Exercise :: Would you restate the full listing word for word and omit its pictures?

Supplied information ::
=====
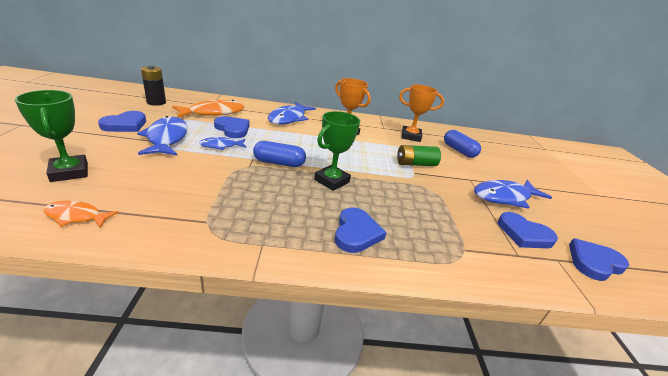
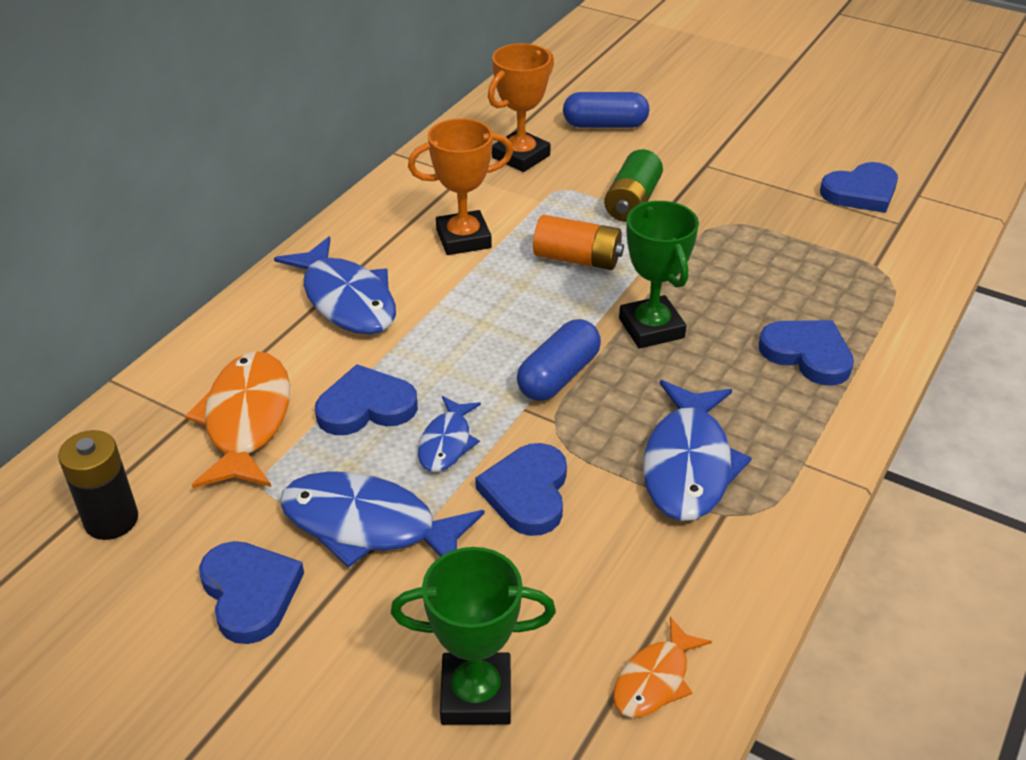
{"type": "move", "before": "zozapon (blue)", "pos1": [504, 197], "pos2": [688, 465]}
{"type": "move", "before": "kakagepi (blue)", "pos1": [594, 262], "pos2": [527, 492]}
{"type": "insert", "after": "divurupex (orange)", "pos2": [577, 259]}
=====
Answer for the task ::
{"type": "move", "before": "zozapon (blue)", "pos1": [504, 197], "pos2": [688, 465]}
{"type": "move", "before": "kakagepi (blue)", "pos1": [594, 262], "pos2": [527, 492]}
{"type": "insert", "after": "divurupex (orange)", "pos2": [577, 259]}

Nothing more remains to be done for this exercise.